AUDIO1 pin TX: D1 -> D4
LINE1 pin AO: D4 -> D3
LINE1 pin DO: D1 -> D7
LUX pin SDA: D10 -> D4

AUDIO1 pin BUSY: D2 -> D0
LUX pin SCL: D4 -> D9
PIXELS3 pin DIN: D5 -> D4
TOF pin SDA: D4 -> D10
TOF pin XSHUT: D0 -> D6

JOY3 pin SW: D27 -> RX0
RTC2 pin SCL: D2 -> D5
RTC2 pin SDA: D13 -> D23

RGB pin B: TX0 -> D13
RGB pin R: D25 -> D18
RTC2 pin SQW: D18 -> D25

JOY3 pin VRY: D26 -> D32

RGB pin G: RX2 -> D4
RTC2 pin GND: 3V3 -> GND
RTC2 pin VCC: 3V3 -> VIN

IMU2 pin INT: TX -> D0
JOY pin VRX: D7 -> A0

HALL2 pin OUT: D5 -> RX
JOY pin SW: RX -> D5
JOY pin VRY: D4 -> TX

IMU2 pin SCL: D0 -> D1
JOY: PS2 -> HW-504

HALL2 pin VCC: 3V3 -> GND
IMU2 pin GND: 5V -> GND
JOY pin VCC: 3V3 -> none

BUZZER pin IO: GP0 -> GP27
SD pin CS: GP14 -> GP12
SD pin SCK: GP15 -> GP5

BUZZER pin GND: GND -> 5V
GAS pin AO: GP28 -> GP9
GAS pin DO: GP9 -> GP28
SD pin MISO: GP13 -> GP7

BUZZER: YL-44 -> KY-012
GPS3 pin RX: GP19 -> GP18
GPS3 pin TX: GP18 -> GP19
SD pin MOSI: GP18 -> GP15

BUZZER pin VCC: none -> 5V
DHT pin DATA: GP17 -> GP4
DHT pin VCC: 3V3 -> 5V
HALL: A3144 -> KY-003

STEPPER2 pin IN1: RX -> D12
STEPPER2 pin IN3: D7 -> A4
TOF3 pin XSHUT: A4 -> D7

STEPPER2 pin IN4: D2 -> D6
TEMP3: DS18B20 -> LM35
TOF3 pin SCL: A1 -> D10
* * * * * * * * *
▸ Task prompt
All that is wanted is the line with "IMU2 pin SCL: D0 -> D1" and every later line in the entries, reproduced exactly.

▸ Answer for this exercise
IMU2 pin SCL: D0 -> D1
JOY: PS2 -> HW-504

HALL2 pin VCC: 3V3 -> GND
IMU2 pin GND: 5V -> GND
JOY pin VCC: 3V3 -> none

BUZZER pin IO: GP0 -> GP27
SD pin CS: GP14 -> GP12
SD pin SCK: GP15 -> GP5

BUZZER pin GND: GND -> 5V
GAS pin AO: GP28 -> GP9
GAS pin DO: GP9 -> GP28
SD pin MISO: GP13 -> GP7

BUZZER: YL-44 -> KY-012
GPS3 pin RX: GP19 -> GP18
GPS3 pin TX: GP18 -> GP19
SD pin MOSI: GP18 -> GP15

BUZZER pin VCC: none -> 5V
DHT pin DATA: GP17 -> GP4
DHT pin VCC: 3V3 -> 5V
HALL: A3144 -> KY-003

STEPPER2 pin IN1: RX -> D12
STEPPER2 pin IN3: D7 -> A4
TOF3 pin XSHUT: A4 -> D7

STEPPER2 pin IN4: D2 -> D6
TEMP3: DS18B20 -> LM35
TOF3 pin SCL: A1 -> D10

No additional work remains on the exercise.